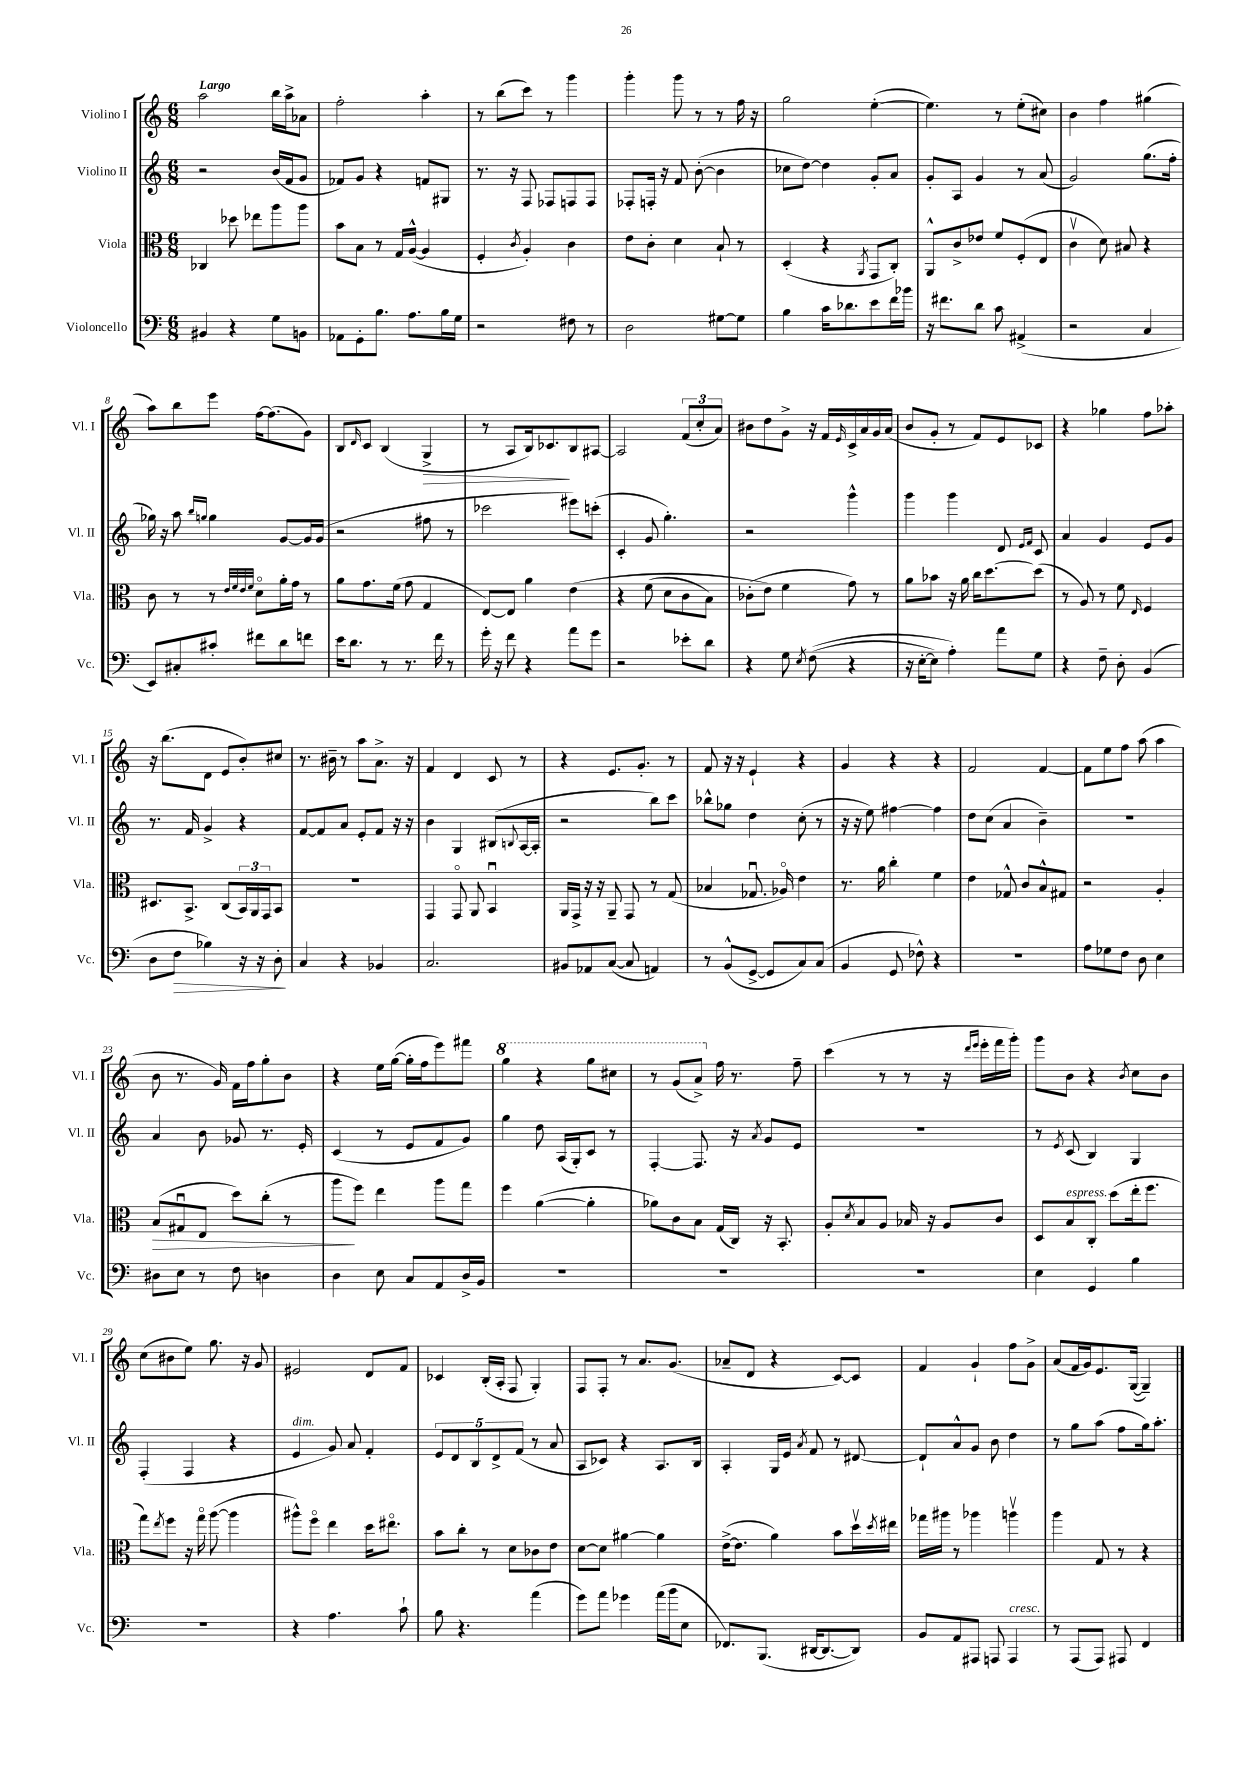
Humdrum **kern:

--

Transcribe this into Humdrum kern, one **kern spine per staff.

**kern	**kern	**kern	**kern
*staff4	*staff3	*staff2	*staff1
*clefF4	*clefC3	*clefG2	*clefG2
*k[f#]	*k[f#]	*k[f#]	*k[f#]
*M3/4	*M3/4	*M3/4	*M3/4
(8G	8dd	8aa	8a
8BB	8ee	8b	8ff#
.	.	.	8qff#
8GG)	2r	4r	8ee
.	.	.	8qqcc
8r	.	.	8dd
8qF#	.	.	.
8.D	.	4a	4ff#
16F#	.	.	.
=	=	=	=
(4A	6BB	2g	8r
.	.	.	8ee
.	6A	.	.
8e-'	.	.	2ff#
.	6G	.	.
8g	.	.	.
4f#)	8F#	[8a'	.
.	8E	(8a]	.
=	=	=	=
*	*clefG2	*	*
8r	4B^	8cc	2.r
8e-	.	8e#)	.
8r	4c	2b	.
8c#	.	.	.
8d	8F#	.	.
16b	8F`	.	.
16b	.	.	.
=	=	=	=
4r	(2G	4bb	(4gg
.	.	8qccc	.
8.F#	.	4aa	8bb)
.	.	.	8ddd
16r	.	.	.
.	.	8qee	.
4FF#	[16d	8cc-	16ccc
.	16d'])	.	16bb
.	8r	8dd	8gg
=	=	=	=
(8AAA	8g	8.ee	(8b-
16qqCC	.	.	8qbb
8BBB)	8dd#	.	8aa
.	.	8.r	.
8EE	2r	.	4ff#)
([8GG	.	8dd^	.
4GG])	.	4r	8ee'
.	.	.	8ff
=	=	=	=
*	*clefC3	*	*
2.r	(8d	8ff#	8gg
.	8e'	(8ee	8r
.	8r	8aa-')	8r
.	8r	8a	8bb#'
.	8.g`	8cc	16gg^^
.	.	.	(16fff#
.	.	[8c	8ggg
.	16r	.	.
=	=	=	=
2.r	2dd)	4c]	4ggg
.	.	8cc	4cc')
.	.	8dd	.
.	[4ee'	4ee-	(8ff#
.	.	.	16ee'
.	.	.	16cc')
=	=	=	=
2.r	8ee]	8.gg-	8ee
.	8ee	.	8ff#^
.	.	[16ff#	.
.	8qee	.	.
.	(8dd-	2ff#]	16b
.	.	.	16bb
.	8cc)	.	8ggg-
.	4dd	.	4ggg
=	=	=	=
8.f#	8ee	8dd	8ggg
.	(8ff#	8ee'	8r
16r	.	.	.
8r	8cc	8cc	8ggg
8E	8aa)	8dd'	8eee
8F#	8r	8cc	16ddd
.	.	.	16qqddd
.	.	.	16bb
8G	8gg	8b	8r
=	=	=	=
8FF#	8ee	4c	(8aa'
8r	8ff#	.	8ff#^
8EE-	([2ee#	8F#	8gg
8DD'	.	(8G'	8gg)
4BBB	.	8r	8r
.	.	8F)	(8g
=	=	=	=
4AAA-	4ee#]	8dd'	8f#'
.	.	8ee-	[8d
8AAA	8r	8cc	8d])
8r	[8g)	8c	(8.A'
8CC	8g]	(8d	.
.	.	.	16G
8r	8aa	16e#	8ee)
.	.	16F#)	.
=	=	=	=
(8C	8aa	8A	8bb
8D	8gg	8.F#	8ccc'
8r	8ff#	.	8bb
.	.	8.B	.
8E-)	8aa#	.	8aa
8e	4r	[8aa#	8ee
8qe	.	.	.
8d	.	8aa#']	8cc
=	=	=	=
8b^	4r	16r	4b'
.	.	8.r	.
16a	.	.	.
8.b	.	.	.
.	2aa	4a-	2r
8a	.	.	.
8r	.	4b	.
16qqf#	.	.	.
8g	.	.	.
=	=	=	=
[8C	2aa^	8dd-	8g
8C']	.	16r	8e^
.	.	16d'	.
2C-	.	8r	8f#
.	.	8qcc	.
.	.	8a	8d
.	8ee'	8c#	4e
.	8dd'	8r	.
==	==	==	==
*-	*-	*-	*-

...

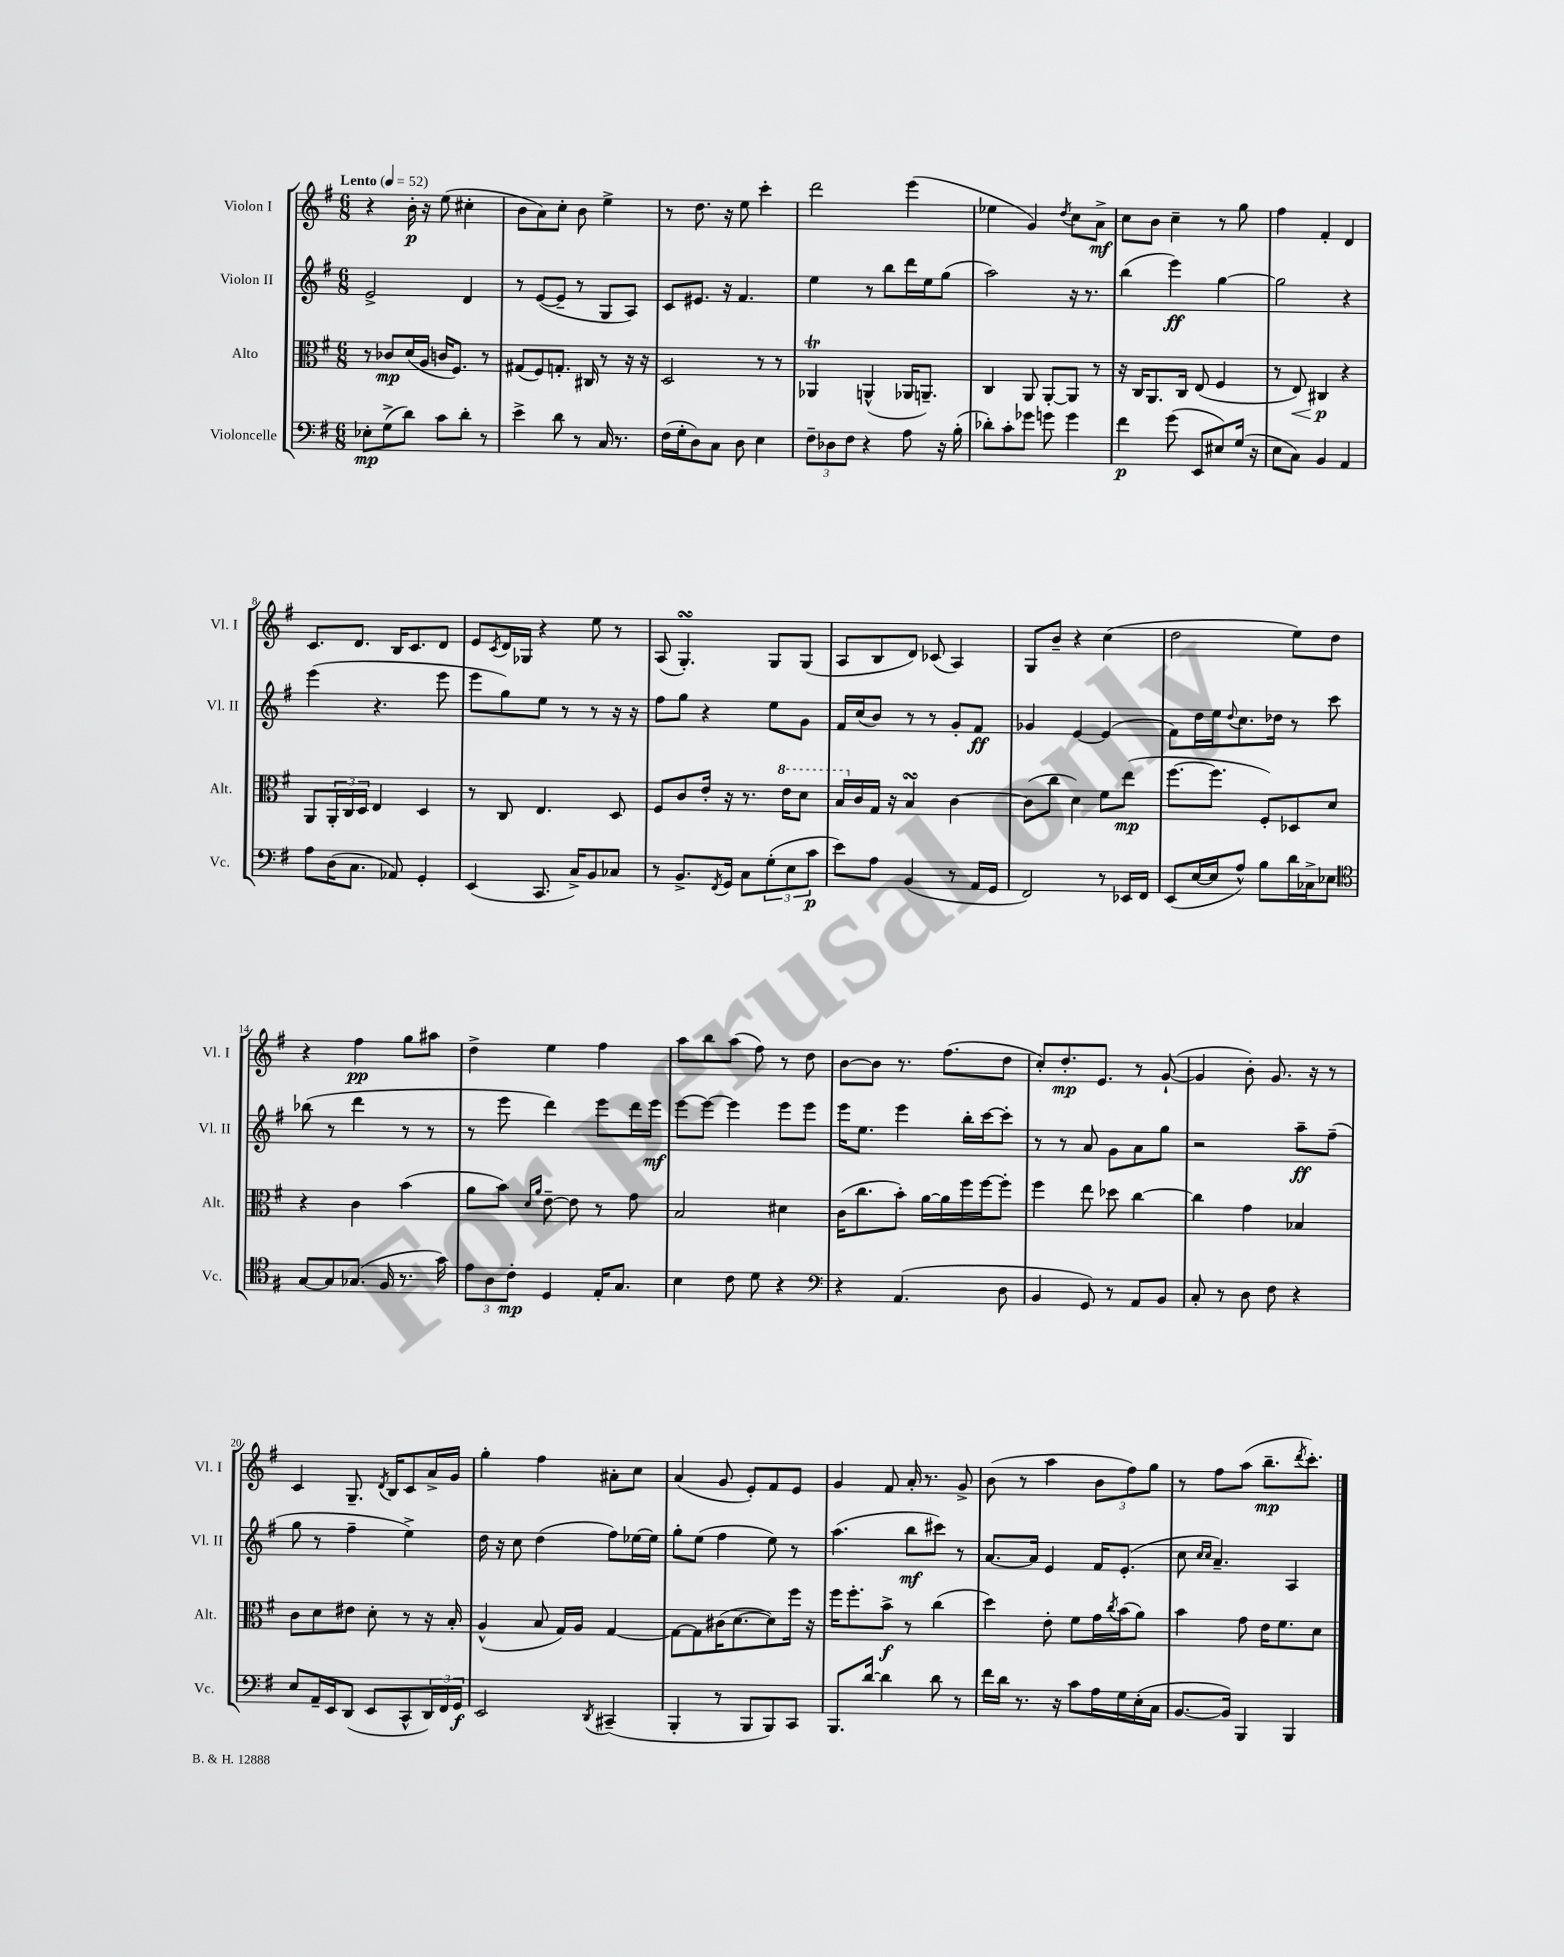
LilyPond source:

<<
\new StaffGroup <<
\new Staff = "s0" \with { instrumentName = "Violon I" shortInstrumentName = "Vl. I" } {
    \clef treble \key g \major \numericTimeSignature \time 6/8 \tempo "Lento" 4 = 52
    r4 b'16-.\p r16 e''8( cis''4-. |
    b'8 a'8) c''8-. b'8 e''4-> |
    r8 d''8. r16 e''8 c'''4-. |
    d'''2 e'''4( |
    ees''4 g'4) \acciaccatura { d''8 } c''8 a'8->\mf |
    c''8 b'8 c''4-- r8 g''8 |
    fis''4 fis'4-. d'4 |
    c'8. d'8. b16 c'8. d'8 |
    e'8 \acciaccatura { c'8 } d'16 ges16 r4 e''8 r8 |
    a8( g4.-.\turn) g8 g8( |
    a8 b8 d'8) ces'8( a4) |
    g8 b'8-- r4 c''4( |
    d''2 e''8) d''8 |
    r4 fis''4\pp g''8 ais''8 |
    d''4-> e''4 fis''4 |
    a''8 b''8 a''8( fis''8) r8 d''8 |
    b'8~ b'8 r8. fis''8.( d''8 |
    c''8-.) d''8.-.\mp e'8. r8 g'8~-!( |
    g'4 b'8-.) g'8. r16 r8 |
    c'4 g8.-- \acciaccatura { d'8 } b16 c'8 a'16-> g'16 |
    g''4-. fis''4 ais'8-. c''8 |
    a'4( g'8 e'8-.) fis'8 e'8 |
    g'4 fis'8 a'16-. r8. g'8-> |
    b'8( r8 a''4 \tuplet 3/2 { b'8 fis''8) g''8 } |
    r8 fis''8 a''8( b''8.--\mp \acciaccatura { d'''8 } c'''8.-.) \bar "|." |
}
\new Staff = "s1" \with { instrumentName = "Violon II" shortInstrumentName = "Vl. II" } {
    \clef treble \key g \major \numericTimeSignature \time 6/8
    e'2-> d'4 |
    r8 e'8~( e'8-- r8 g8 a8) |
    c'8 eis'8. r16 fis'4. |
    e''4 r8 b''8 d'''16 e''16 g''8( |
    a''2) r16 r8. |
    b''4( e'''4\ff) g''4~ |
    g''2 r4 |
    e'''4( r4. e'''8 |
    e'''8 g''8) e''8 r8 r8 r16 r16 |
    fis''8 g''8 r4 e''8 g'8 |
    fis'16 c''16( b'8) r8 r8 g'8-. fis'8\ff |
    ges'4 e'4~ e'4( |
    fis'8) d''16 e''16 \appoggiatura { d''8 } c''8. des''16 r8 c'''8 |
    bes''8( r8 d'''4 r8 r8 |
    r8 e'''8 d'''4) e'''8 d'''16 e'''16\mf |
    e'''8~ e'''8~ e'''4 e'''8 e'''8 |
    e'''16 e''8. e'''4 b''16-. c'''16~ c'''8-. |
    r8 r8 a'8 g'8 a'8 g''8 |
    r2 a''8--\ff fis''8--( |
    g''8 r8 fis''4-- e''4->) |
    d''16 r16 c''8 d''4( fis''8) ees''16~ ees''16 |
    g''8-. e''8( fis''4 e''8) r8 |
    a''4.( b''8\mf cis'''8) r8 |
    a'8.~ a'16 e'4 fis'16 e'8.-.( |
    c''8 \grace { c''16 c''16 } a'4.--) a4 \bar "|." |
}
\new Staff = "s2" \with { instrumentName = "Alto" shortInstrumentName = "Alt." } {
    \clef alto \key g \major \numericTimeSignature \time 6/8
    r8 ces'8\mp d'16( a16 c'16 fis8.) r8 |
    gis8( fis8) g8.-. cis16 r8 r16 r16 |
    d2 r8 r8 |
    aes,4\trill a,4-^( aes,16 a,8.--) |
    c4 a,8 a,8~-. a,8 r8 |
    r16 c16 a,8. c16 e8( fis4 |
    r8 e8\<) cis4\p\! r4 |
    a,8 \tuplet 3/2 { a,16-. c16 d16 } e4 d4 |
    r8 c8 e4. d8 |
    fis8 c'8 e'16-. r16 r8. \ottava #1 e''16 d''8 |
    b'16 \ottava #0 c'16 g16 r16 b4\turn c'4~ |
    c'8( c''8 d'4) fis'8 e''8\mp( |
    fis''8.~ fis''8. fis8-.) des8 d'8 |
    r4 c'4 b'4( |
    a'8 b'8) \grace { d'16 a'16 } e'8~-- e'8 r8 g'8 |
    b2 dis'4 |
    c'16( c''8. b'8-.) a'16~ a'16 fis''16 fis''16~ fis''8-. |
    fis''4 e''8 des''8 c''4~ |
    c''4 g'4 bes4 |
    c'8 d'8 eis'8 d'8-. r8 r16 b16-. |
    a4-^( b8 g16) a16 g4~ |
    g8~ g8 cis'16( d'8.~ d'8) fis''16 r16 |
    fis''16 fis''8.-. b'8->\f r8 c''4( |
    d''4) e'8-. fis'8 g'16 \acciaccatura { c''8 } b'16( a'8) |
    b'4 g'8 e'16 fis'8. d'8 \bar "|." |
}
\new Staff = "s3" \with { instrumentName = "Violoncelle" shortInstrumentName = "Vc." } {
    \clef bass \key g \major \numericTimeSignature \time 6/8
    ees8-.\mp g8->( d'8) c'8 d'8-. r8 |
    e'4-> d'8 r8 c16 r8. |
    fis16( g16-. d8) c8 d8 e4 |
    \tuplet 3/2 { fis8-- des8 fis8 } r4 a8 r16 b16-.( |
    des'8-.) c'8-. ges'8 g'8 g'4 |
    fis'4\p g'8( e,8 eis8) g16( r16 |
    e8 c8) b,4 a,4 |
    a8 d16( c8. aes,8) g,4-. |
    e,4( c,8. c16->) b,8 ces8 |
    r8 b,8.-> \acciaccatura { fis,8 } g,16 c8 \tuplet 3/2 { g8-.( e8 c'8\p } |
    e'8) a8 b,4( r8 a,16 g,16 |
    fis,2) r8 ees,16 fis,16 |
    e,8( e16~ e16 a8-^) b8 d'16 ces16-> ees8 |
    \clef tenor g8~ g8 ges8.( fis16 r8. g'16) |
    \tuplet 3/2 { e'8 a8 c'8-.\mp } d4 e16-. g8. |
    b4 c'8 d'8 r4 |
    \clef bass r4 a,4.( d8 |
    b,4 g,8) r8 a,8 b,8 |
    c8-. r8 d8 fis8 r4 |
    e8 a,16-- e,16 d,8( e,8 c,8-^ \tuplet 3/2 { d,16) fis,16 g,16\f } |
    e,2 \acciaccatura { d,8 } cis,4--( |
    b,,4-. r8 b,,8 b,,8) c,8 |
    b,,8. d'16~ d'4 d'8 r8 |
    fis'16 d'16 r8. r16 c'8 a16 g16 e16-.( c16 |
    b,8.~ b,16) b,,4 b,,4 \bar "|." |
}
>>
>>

#### What the task asks
Return every line above that contains the string "kern".

#### Written response
Humdrum **kern:
Transcribe this into Humdrum kern, one **kern spine per staff.
**kern	**kern	**kern	**kern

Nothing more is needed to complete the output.